*Exercise details*:
Using the listing below, set down each line from the line containing "CN101 pin 1: +12V -> COM" through the line containing "V203: AC 24V (AC1, AC2) -> AC 230V (AC1, AC2)", both ends included, exactly and with nothing added.

_ _ _ _ _

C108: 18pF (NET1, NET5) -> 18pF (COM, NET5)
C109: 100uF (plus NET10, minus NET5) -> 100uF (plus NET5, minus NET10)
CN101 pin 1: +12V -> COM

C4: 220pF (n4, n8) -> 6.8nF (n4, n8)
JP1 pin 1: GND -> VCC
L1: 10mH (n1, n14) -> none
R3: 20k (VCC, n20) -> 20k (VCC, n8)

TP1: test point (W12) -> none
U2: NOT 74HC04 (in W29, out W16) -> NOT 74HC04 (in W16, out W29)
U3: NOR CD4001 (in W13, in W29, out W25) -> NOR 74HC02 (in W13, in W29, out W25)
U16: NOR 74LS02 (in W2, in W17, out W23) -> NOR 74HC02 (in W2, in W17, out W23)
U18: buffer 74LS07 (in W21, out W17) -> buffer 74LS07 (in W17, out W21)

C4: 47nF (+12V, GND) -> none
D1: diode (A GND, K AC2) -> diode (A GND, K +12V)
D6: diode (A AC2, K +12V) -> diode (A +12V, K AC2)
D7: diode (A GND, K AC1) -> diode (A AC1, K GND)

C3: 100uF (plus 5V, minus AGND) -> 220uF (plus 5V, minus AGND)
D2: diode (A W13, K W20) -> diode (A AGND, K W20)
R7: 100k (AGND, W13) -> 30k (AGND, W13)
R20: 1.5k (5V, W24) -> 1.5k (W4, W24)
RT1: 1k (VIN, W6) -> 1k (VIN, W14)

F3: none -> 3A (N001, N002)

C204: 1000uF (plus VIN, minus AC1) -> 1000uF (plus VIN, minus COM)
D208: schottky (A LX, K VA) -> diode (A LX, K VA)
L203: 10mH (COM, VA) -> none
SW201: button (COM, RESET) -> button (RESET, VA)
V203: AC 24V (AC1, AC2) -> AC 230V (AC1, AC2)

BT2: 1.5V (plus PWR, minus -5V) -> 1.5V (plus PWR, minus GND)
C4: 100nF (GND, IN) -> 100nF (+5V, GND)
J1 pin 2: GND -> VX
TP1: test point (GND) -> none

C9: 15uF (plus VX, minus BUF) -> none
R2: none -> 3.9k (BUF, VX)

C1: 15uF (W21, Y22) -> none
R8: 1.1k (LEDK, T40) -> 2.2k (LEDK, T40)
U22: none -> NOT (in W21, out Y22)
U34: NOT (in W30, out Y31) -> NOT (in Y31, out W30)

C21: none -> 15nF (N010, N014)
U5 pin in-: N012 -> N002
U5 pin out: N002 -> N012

_ _ _ _ _

*Answer for this exercise*:
CN101 pin 1: +12V -> COM

C4: 220pF (n4, n8) -> 6.8nF (n4, n8)
JP1 pin 1: GND -> VCC
L1: 10mH (n1, n14) -> none
R3: 20k (VCC, n20) -> 20k (VCC, n8)

TP1: test point (W12) -> none
U2: NOT 74HC04 (in W29, out W16) -> NOT 74HC04 (in W16, out W29)
U3: NOR CD4001 (in W13, in W29, out W25) -> NOR 74HC02 (in W13, in W29, out W25)
U16: NOR 74LS02 (in W2, in W17, out W23) -> NOR 74HC02 (in W2, in W17, out W23)
U18: buffer 74LS07 (in W21, out W17) -> buffer 74LS07 (in W17, out W21)

C4: 47nF (+12V, GND) -> none
D1: diode (A GND, K AC2) -> diode (A GND, K +12V)
D6: diode (A AC2, K +12V) -> diode (A +12V, K AC2)
D7: diode (A GND, K AC1) -> diode (A AC1, K GND)

C3: 100uF (plus 5V, minus AGND) -> 220uF (plus 5V, minus AGND)
D2: diode (A W13, K W20) -> diode (A AGND, K W20)
R7: 100k (AGND, W13) -> 30k (AGND, W13)
R20: 1.5k (5V, W24) -> 1.5k (W4, W24)
RT1: 1k (VIN, W6) -> 1k (VIN, W14)

F3: none -> 3A (N001, N002)

C204: 1000uF (plus VIN, minus AC1) -> 1000uF (plus VIN, minus COM)
D208: schottky (A LX, K VA) -> diode (A LX, K VA)
L203: 10mH (COM, VA) -> none
SW201: button (COM, RESET) -> button (RESET, VA)
V203: AC 24V (AC1, AC2) -> AC 230V (AC1, AC2)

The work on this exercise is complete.